**Task goal:**
Can you update the records starting at the line containing "Locate each specified" and ending at the line containing "Section is located at coordinates (117, 920)." by swapping "word" for "term" and leaving everything else as it is? Omit the pictures from your answer.

--- start of Data supplied ---

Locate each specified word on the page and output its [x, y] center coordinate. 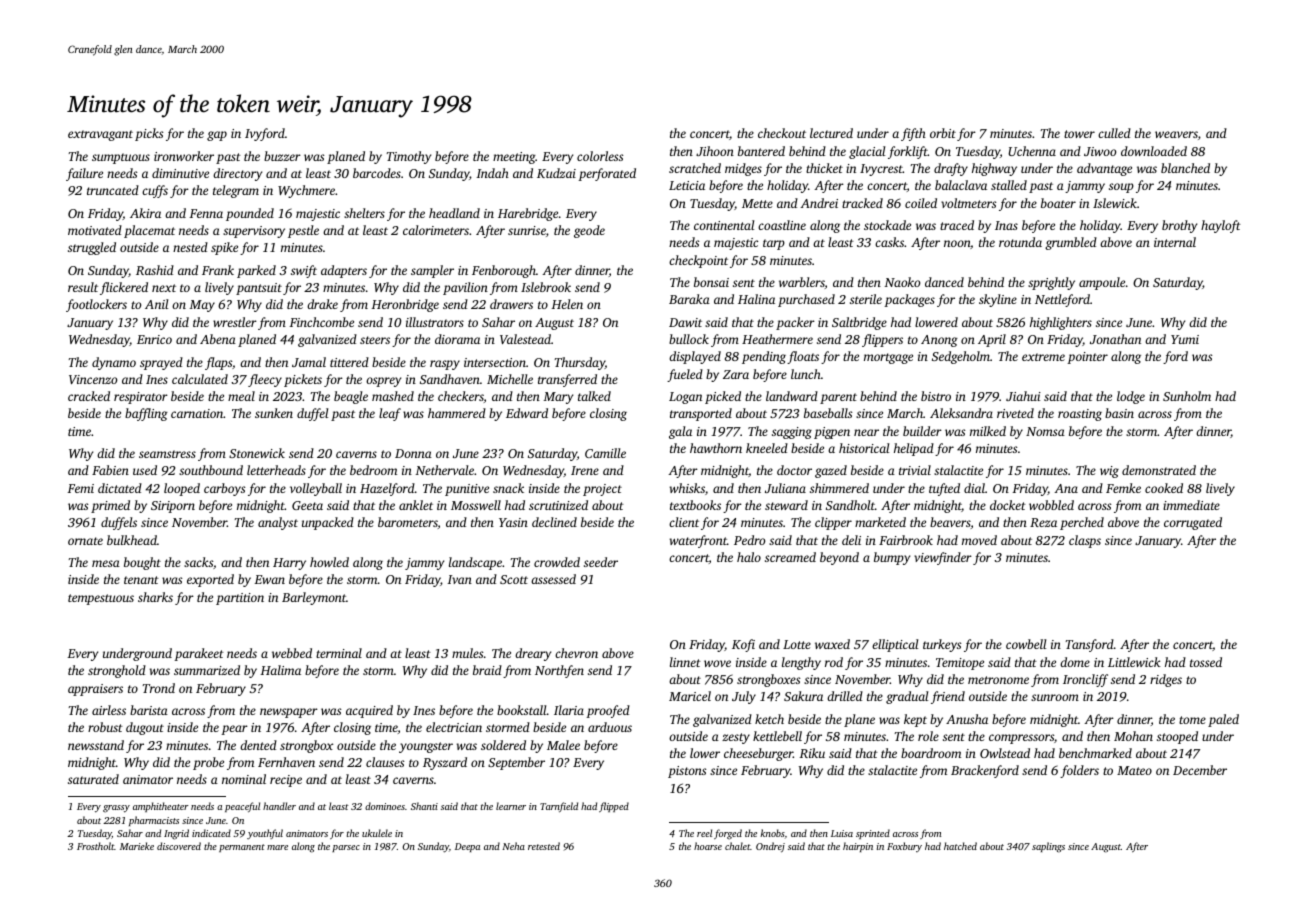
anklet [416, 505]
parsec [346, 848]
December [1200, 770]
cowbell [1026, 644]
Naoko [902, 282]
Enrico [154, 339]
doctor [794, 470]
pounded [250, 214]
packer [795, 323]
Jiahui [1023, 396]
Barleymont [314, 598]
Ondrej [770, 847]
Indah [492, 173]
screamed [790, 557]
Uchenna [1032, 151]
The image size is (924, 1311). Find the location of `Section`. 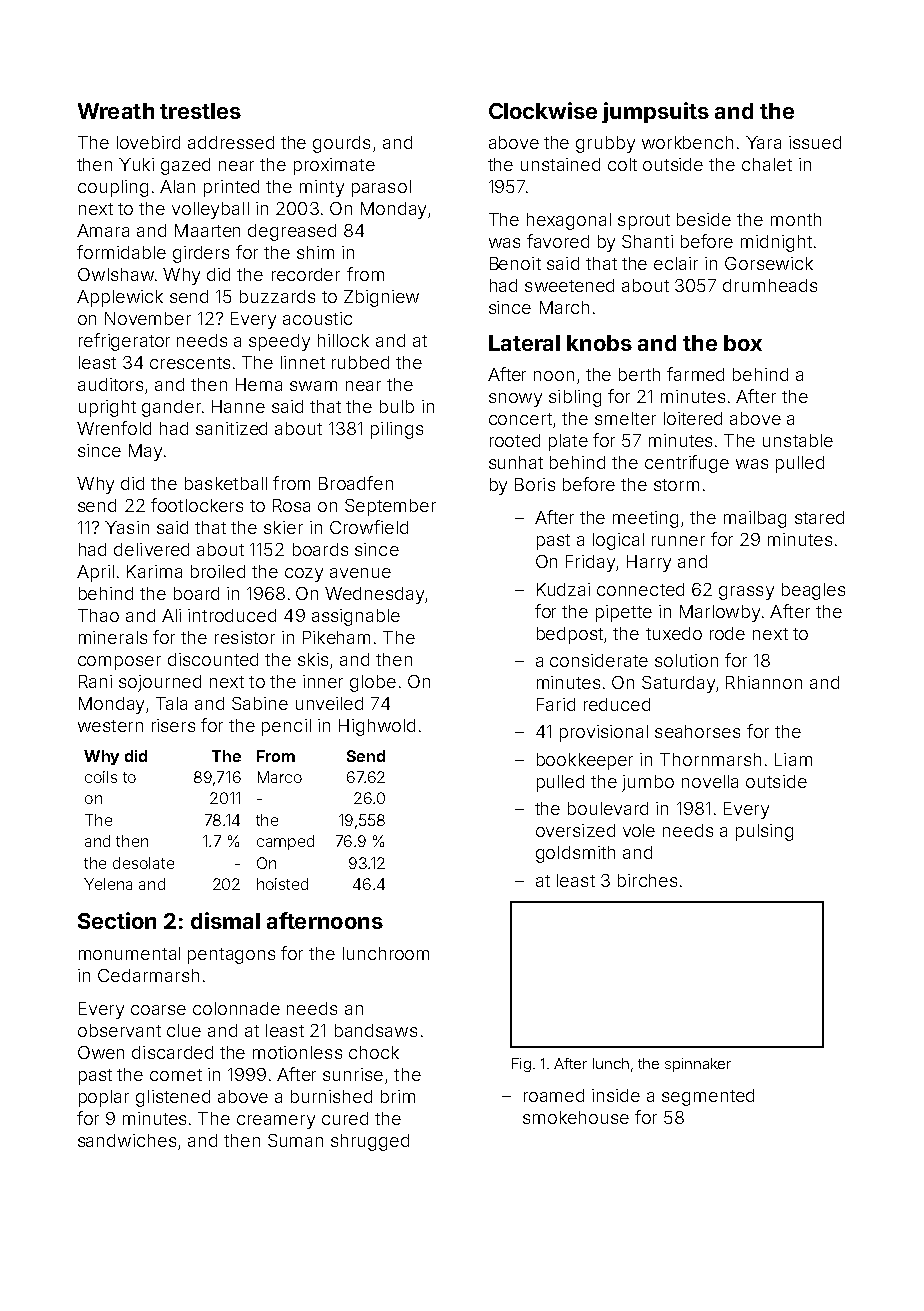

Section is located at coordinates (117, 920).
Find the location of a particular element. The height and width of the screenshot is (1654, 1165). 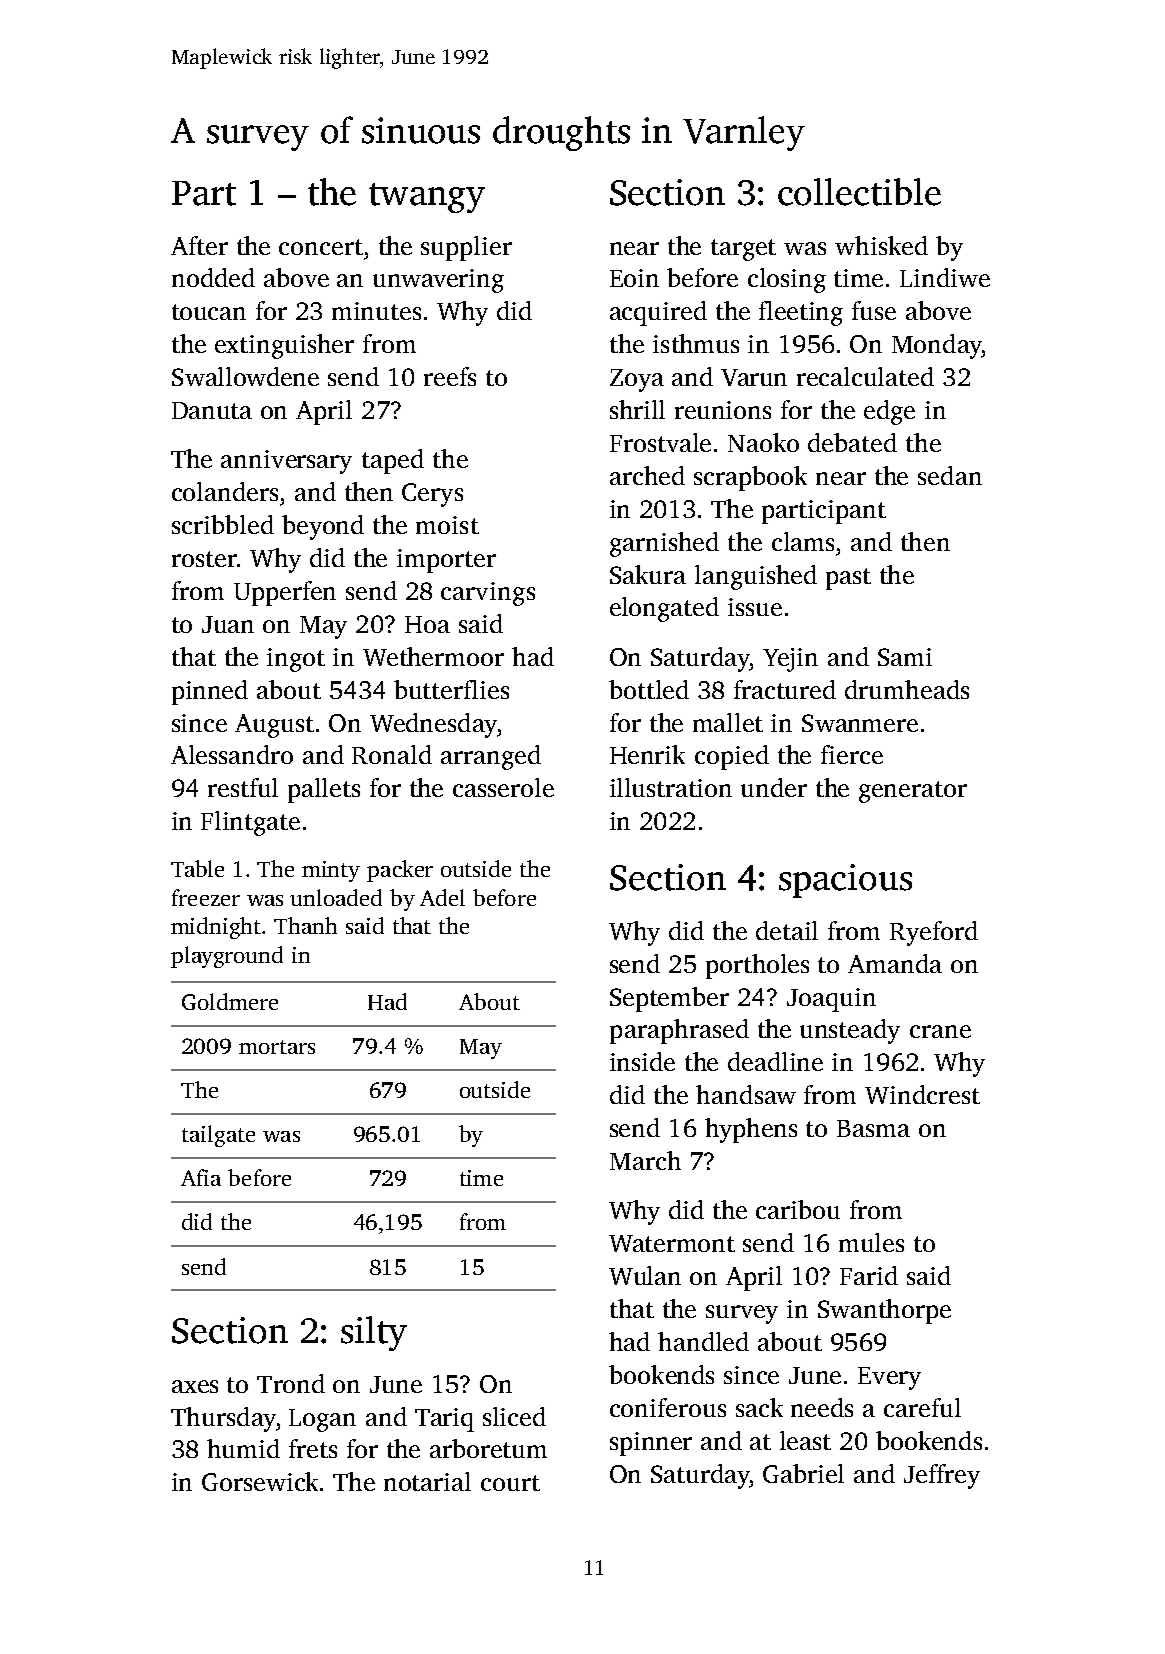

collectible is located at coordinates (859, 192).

--- end of Data supplied ---
--- start of Data supplied ---

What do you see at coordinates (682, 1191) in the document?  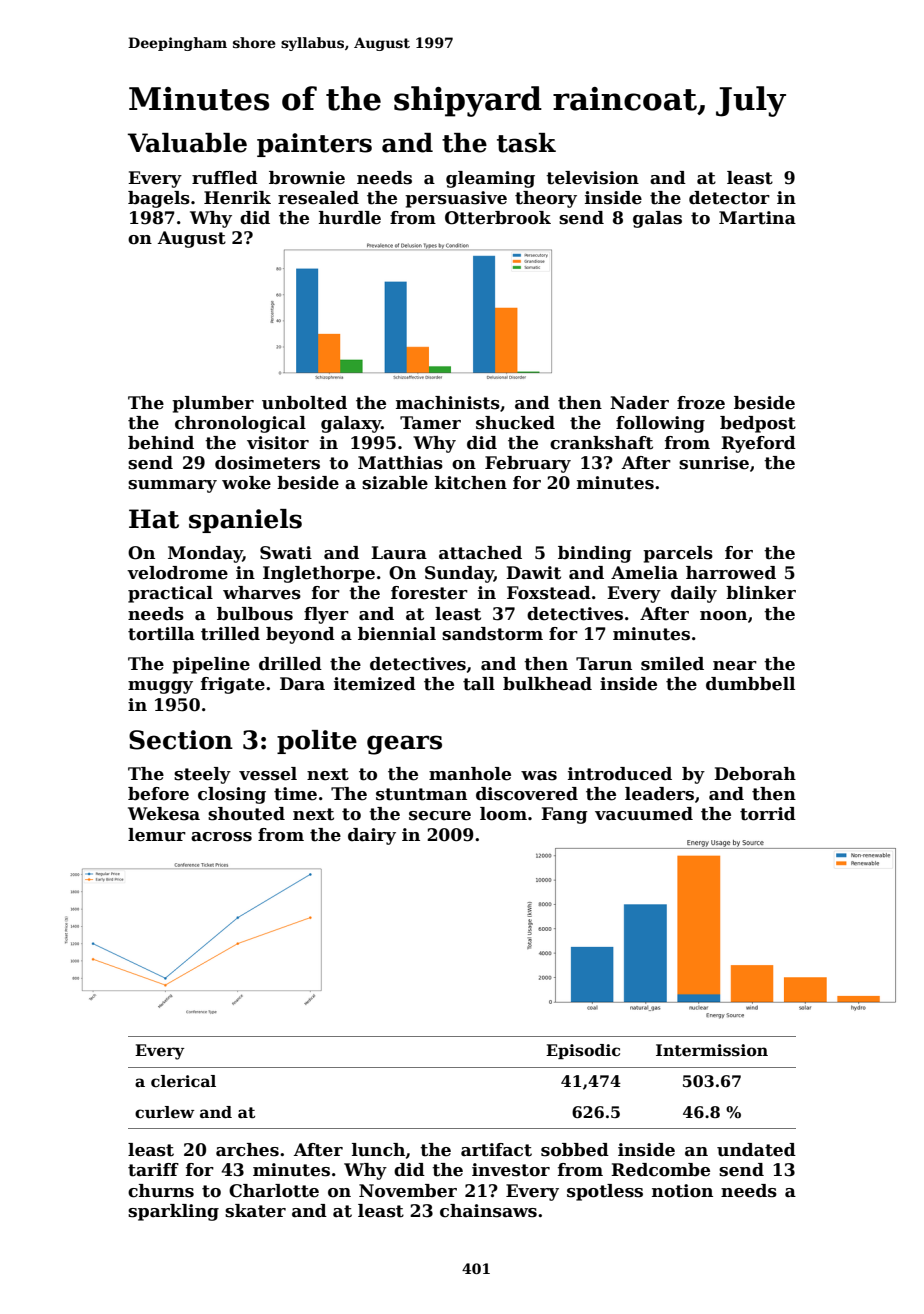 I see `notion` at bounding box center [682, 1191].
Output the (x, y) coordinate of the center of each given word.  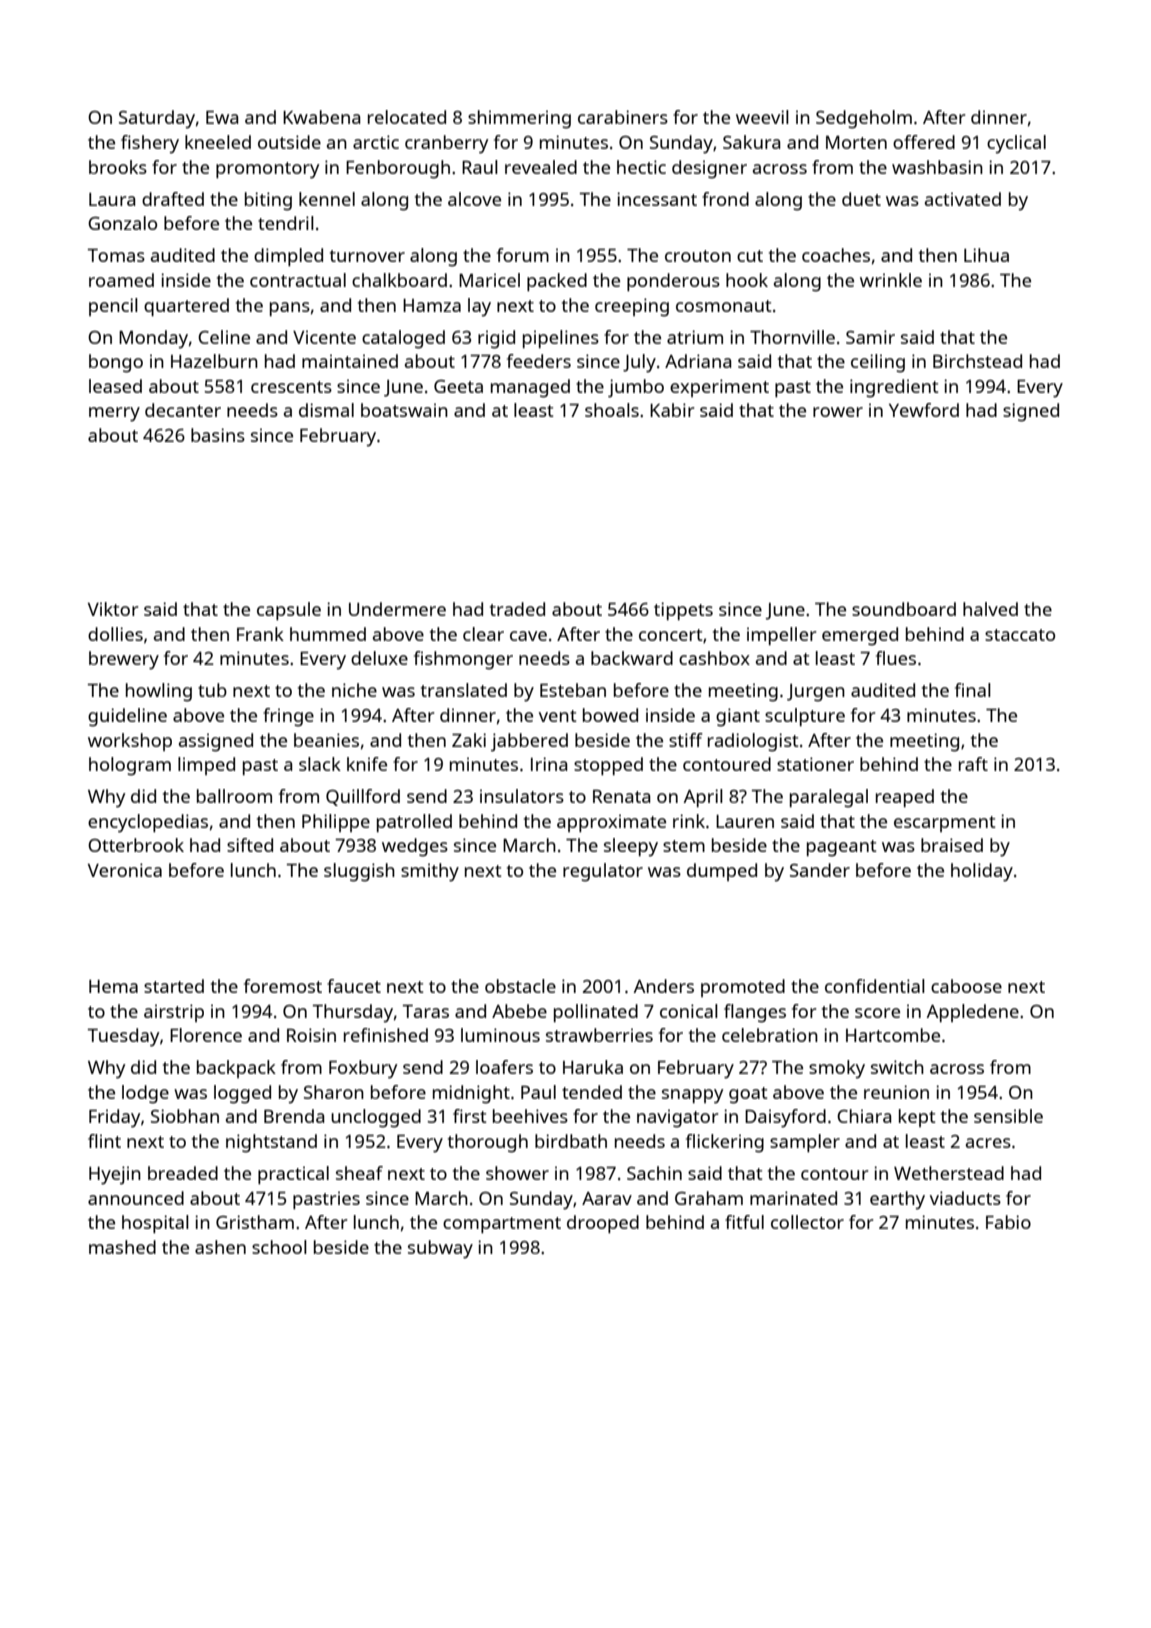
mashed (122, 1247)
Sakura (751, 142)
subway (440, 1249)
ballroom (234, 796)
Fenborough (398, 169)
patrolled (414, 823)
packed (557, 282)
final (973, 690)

--- end of Data supplied ---
--- start of Data supplied ---

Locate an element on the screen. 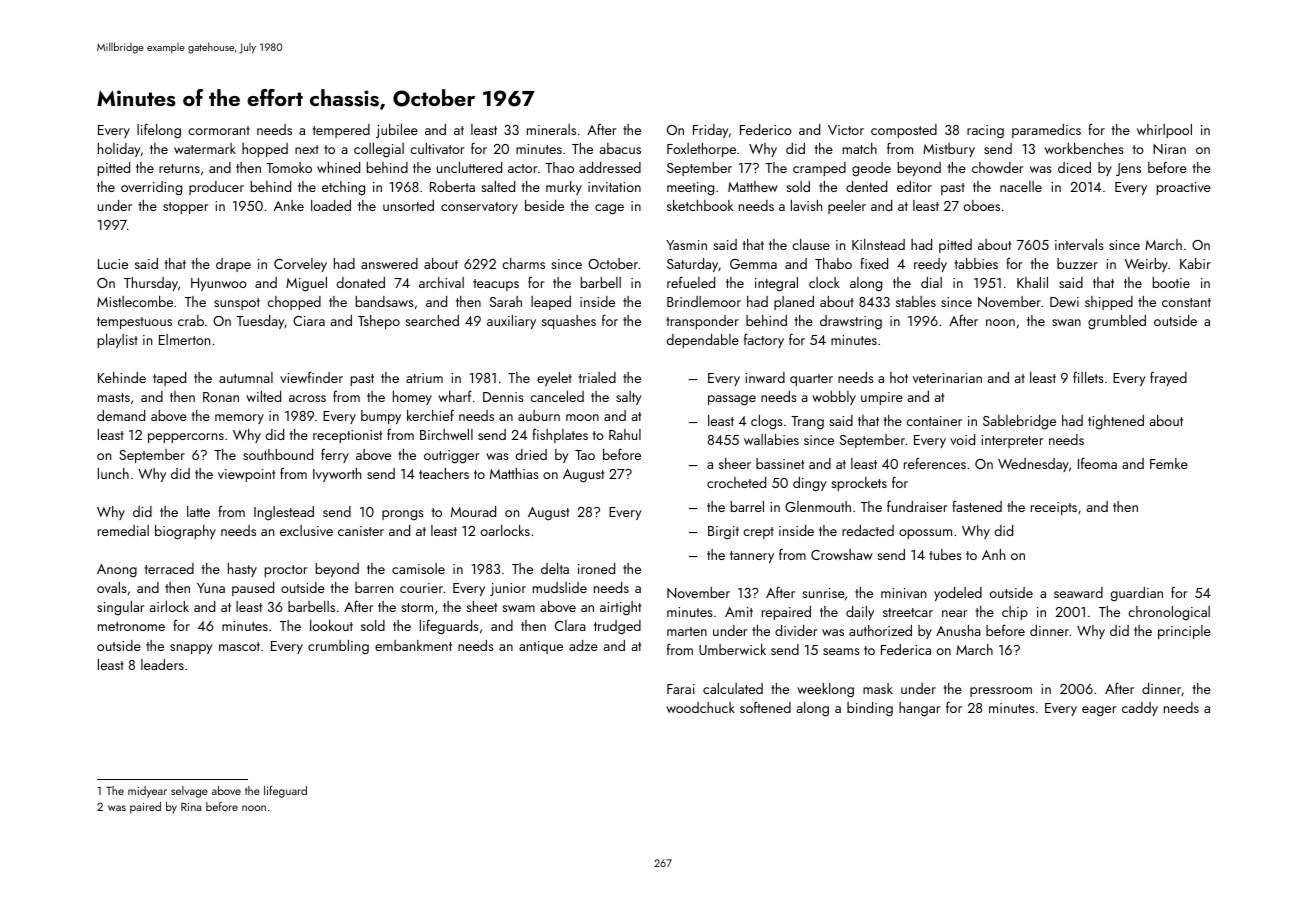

--- end of Data supplied ---

**Reply to the exercise:**
Locate each specified term on the page and output its [x, y] center coordinate. 
anklet [416, 505]
parsec [346, 848]
December [1200, 770]
cowbell [1026, 644]
Naoko [902, 282]
Enrico [154, 339]
doctor [794, 470]
pounded [250, 214]
packer [795, 323]
Jiahui [1023, 396]
Barleymont [314, 598]
Ondrej [770, 847]
Indah [492, 173]
screamed [790, 557]
Uchenna [1032, 151]
The image size is (924, 1311). Find the location of `Section`. 

Section is located at coordinates (117, 920).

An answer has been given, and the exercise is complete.